(Exercise objective):
Give a verbatim repeat of the lines that run from the line containing "GPS: NEO-7M -> L76K" to the end of the data below.

(Items from a data source)

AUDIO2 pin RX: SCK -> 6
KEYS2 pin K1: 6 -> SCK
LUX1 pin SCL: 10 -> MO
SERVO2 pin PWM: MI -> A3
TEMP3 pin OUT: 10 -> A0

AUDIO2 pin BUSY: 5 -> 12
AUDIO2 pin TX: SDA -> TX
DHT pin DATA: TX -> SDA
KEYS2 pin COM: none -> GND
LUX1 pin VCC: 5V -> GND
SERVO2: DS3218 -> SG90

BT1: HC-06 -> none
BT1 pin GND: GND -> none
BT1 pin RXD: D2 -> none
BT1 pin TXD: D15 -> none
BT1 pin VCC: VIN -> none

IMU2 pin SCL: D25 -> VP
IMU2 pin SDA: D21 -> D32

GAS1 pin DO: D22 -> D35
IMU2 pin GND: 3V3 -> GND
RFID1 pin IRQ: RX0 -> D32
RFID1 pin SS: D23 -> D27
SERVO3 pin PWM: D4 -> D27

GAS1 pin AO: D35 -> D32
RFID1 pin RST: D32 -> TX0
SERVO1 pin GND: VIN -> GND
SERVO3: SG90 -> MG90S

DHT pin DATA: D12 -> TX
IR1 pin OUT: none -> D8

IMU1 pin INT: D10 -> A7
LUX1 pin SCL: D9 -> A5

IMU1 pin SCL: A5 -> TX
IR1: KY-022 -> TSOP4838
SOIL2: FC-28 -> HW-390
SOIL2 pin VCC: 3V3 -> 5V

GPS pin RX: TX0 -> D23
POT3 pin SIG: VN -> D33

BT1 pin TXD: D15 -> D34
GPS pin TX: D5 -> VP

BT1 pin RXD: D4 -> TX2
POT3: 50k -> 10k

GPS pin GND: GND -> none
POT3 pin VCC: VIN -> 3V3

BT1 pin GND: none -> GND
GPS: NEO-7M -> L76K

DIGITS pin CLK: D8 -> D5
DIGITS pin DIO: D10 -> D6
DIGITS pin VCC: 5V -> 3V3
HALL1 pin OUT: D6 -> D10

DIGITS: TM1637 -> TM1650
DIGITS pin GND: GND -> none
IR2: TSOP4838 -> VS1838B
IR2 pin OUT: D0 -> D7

(Finished exercise):
GPS: NEO-7M -> L76K

DIGITS pin CLK: D8 -> D5
DIGITS pin DIO: D10 -> D6
DIGITS pin VCC: 5V -> 3V3
HALL1 pin OUT: D6 -> D10

DIGITS: TM1637 -> TM1650
DIGITS pin GND: GND -> none
IR2: TSOP4838 -> VS1838B
IR2 pin OUT: D0 -> D7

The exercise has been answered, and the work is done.